■ Data section
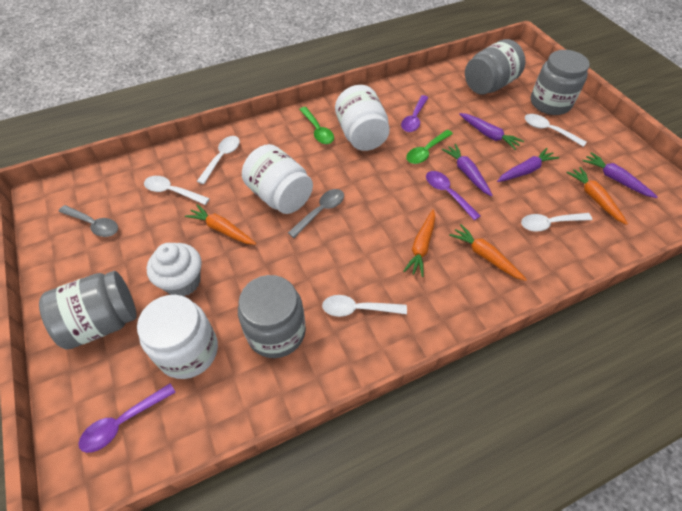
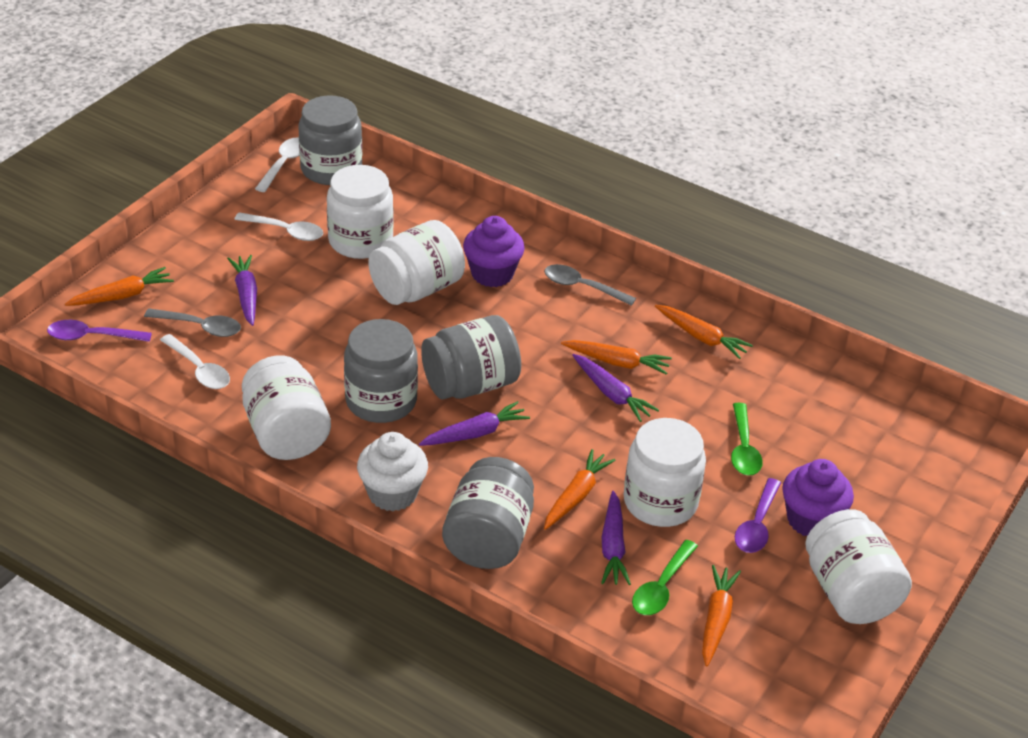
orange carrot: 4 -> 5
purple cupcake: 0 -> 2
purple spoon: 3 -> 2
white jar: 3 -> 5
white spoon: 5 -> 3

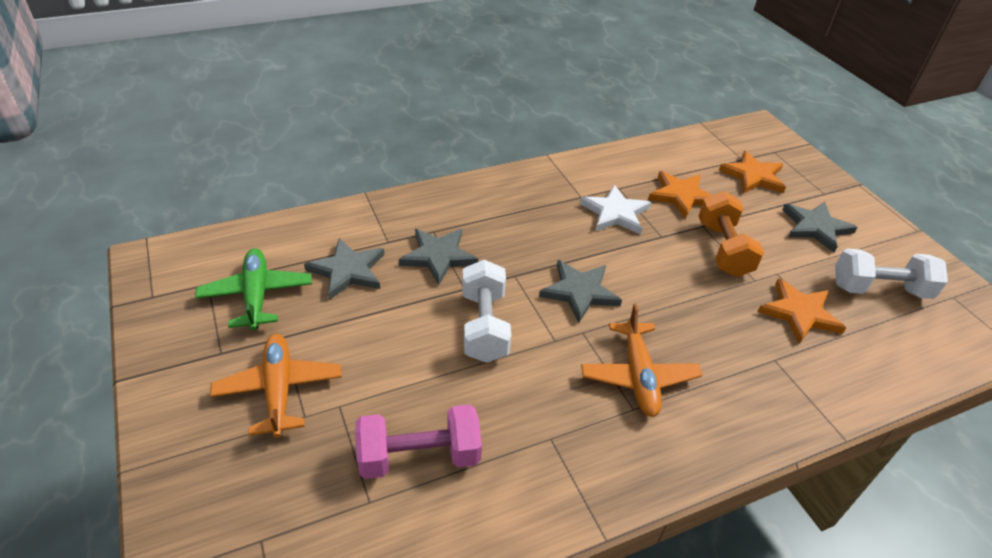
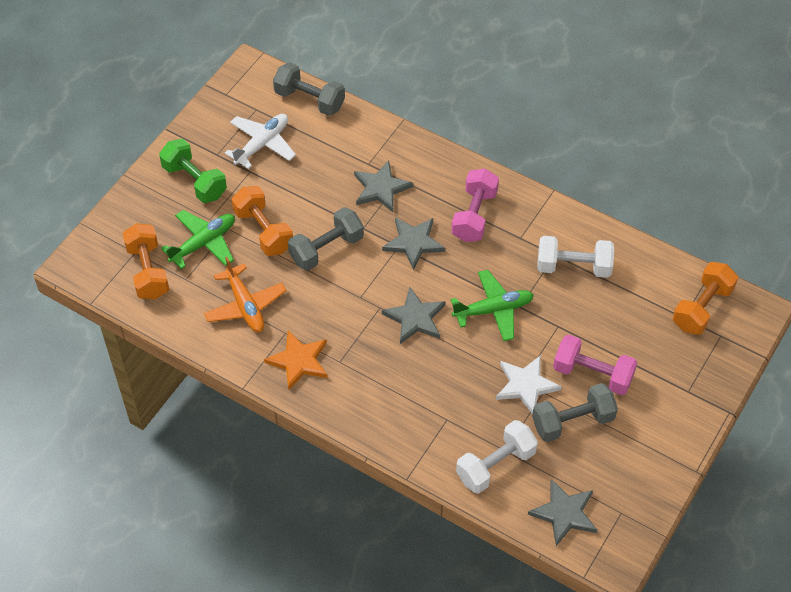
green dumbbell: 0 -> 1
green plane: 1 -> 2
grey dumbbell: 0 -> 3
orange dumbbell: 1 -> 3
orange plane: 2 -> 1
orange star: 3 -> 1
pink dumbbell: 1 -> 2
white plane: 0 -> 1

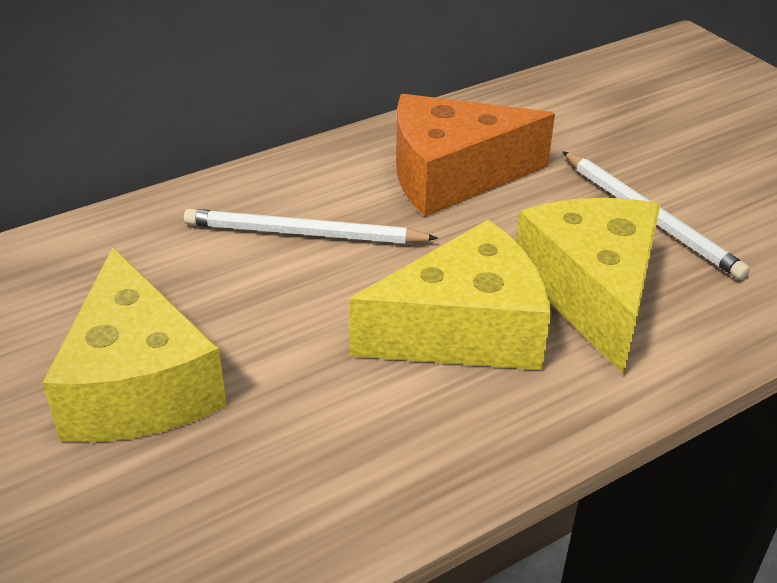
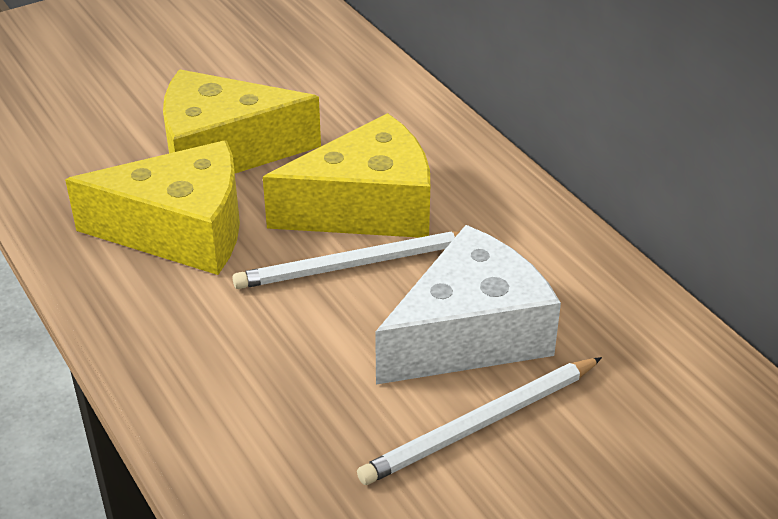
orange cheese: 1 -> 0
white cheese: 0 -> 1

==

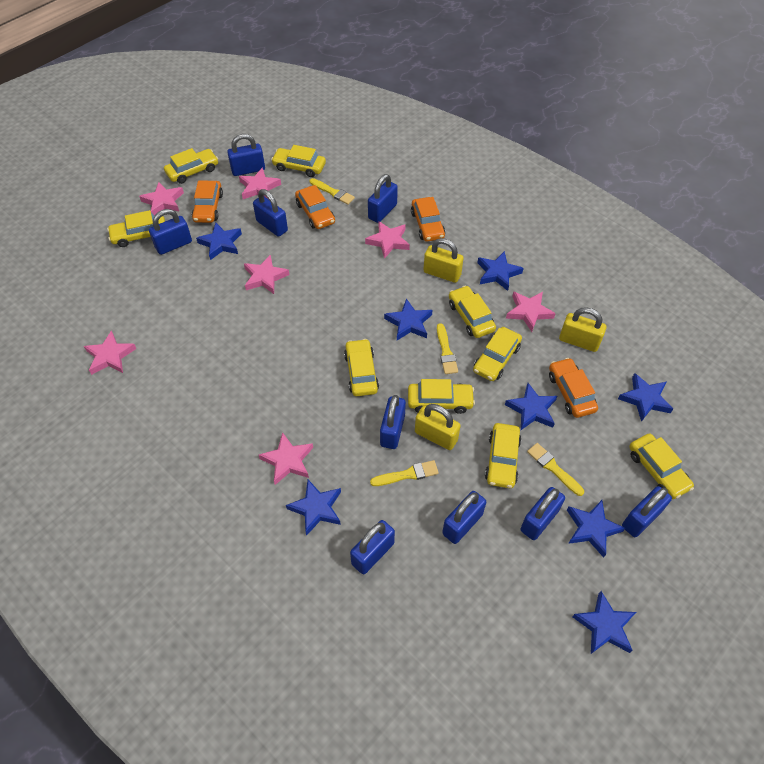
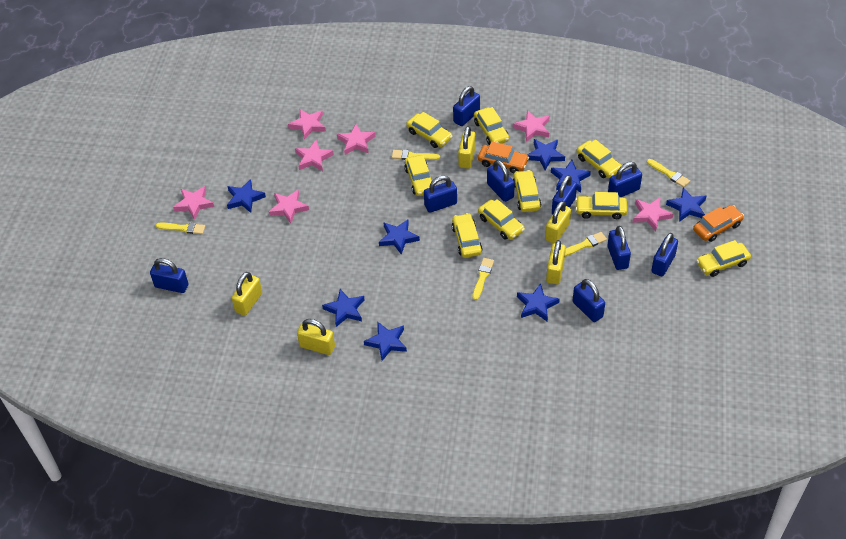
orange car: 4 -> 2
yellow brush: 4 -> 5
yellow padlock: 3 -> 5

■ Instructions for the task
Which lines above include the string "plane"? Show them.

■ Output
green plane: 1 -> 2
orange plane: 2 -> 1
white plane: 0 -> 1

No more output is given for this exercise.